(Beginning of LISTED RECORDS)

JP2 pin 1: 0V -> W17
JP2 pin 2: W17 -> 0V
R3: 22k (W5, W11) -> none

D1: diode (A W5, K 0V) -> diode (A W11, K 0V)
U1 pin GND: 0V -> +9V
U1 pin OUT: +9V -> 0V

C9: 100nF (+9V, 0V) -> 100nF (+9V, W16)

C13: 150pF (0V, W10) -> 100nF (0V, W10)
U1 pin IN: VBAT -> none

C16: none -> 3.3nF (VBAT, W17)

(End of LISTED RECORDS)
(Beginning of LISTED RECORDS)

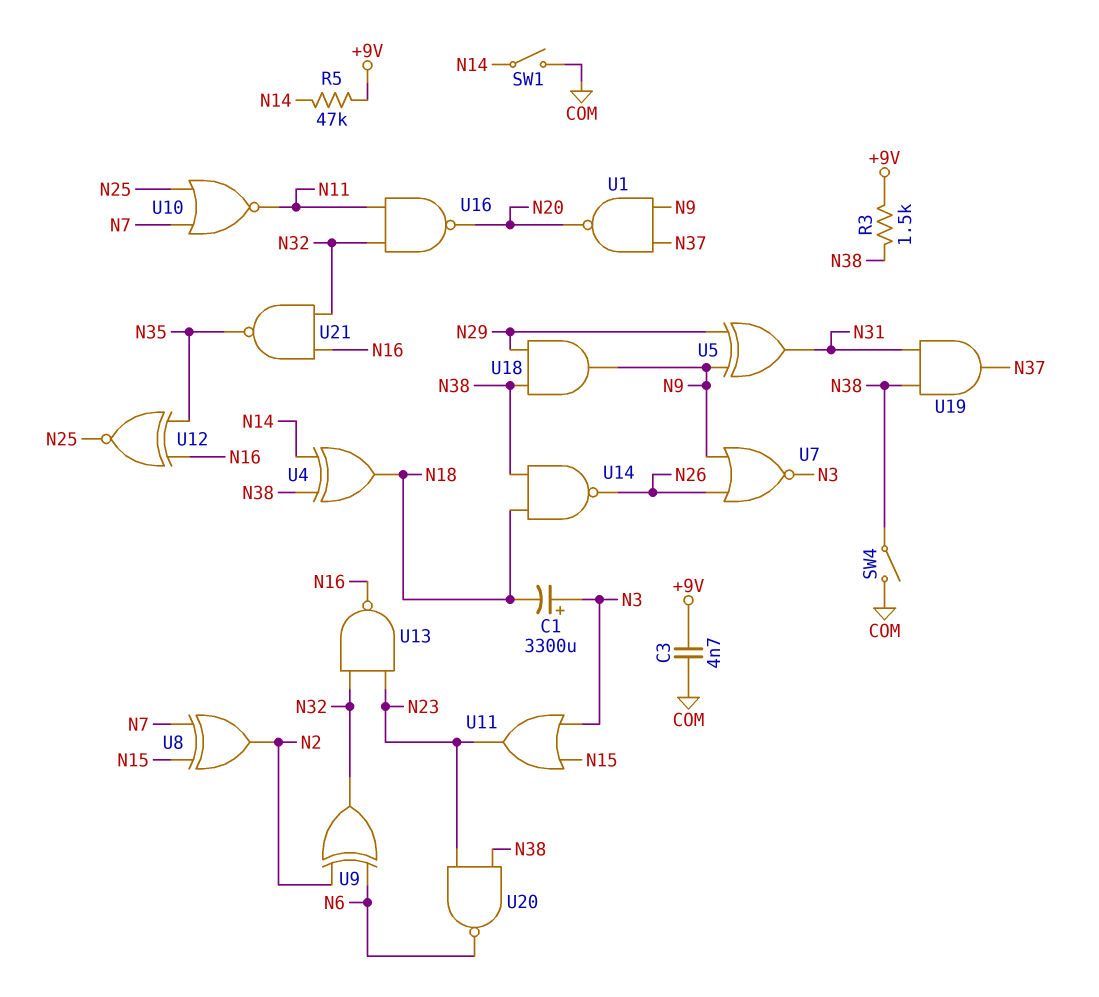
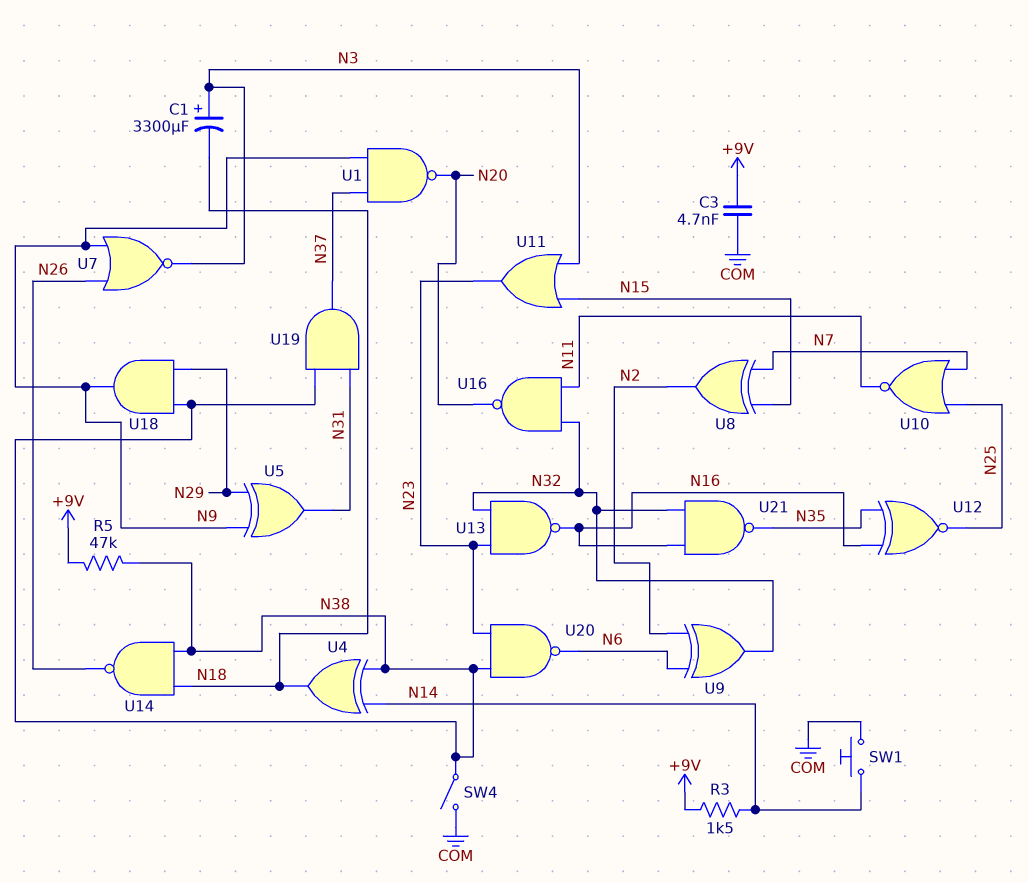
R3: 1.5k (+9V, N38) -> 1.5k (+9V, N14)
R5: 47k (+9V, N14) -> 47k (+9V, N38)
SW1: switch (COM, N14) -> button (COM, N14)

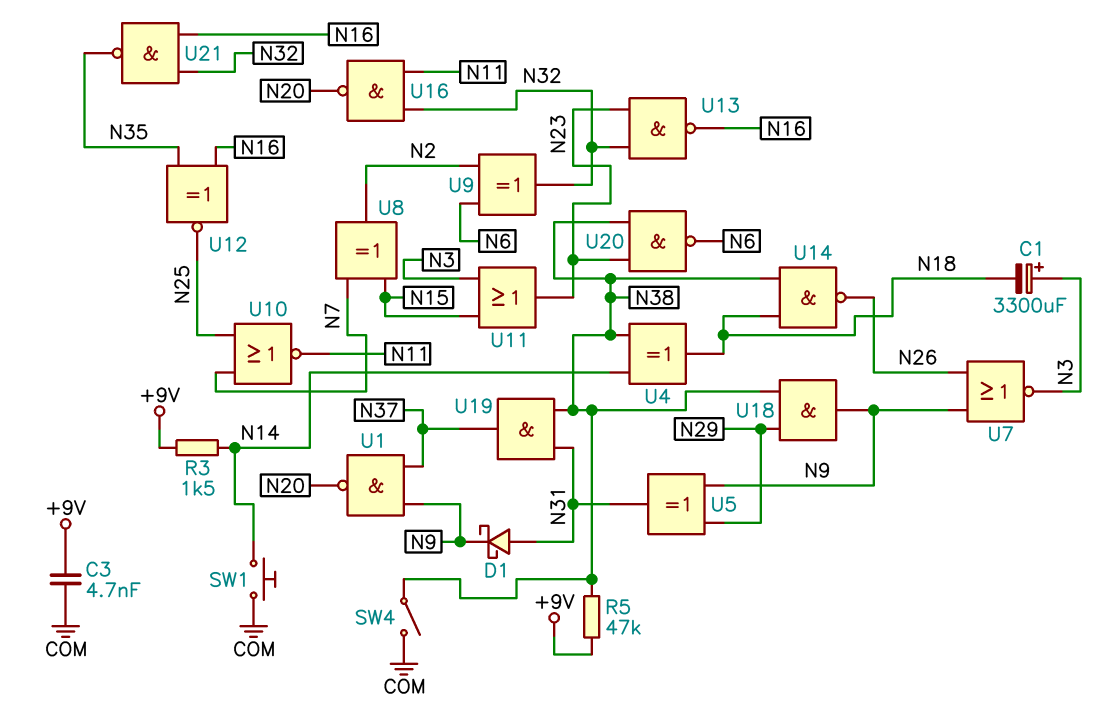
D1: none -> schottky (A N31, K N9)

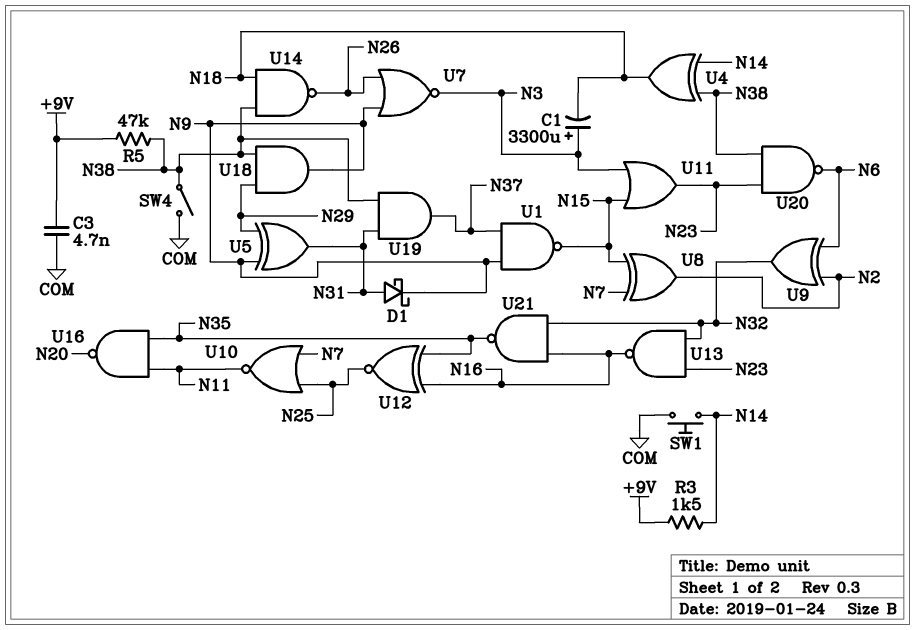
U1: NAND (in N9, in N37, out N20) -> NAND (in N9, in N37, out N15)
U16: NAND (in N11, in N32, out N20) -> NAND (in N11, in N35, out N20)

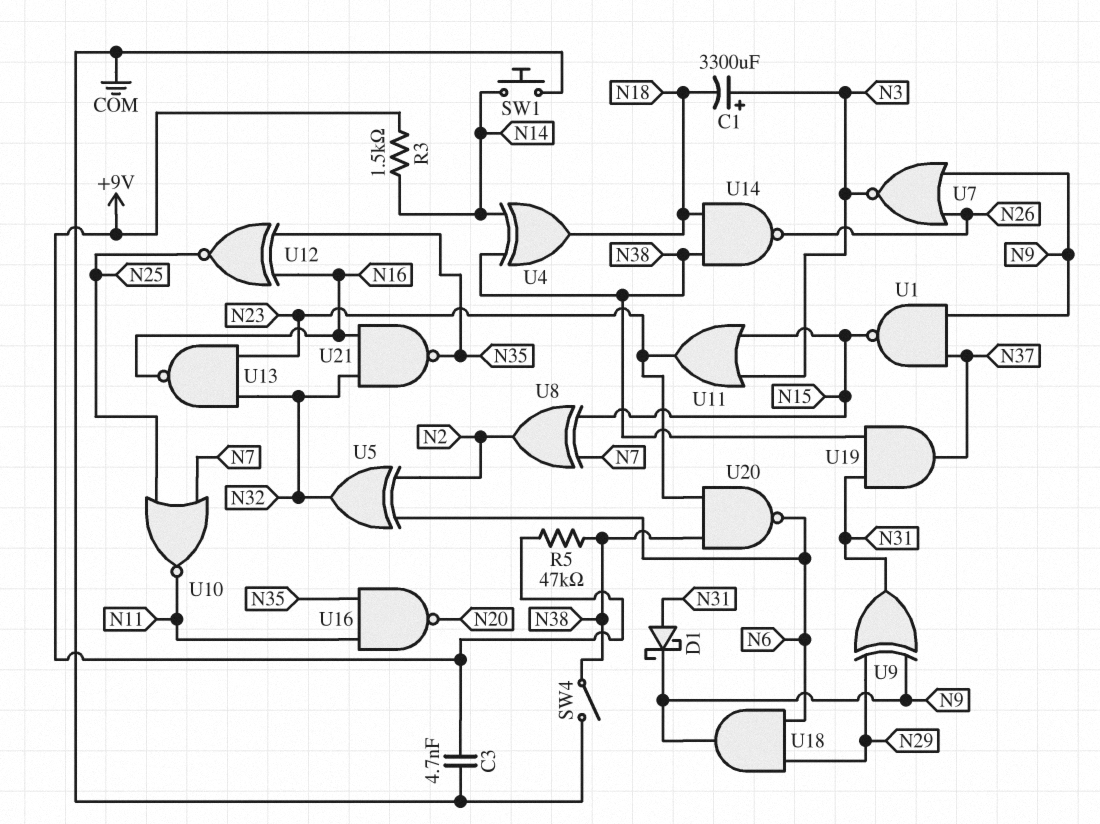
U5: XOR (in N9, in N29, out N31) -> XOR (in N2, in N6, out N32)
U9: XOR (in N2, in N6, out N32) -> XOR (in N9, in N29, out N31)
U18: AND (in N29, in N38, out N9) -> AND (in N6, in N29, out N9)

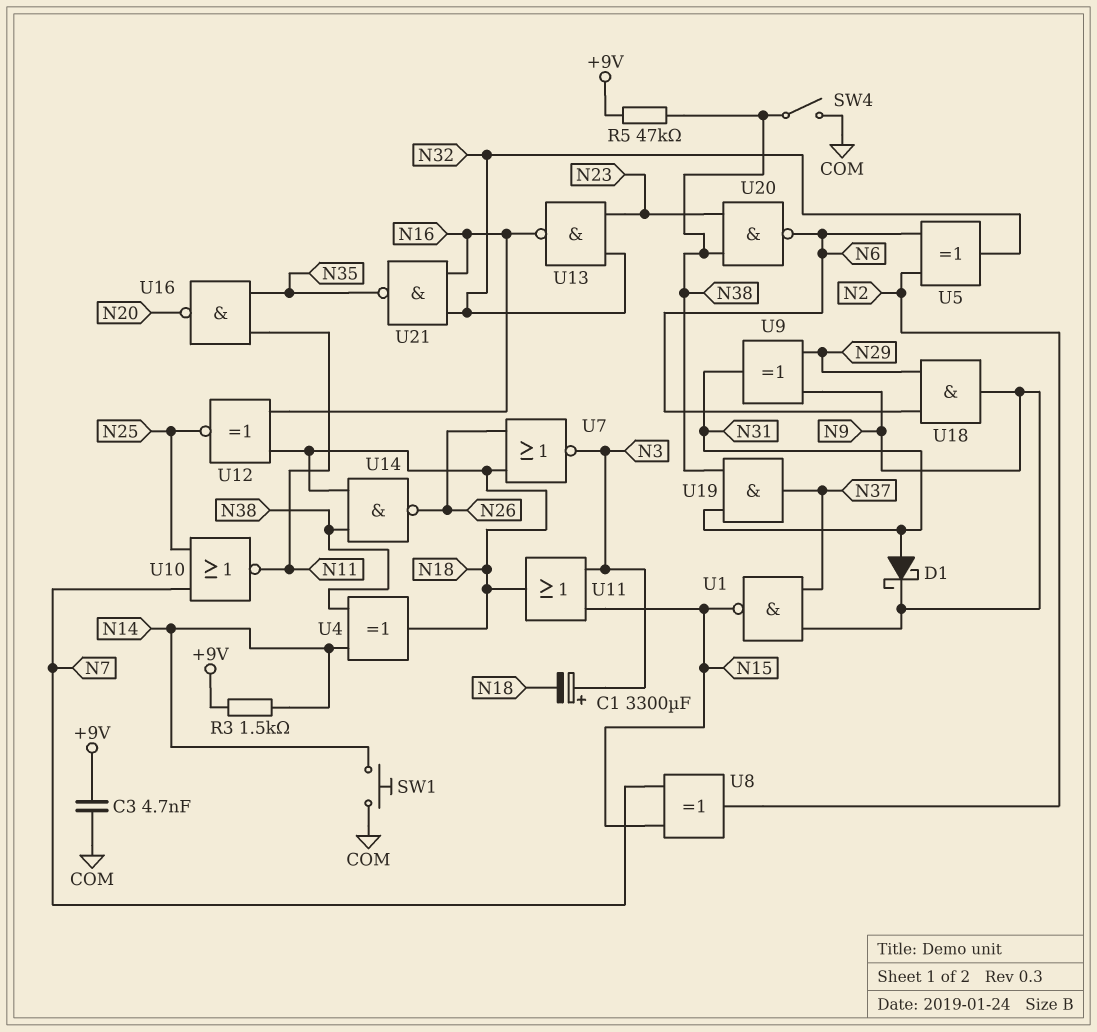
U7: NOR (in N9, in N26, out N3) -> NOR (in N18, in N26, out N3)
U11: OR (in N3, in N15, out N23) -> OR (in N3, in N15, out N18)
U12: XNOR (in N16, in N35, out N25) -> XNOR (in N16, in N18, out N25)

(End of LISTED RECORDS)

• TASK DETAILS: Scan the data above, find each line with "NAND", and copy it.

• FINISHED EXERCISE:
U1: NAND (in N9, in N37, out N20) -> NAND (in N9, in N37, out N15)
U16: NAND (in N11, in N32, out N20) -> NAND (in N11, in N35, out N20)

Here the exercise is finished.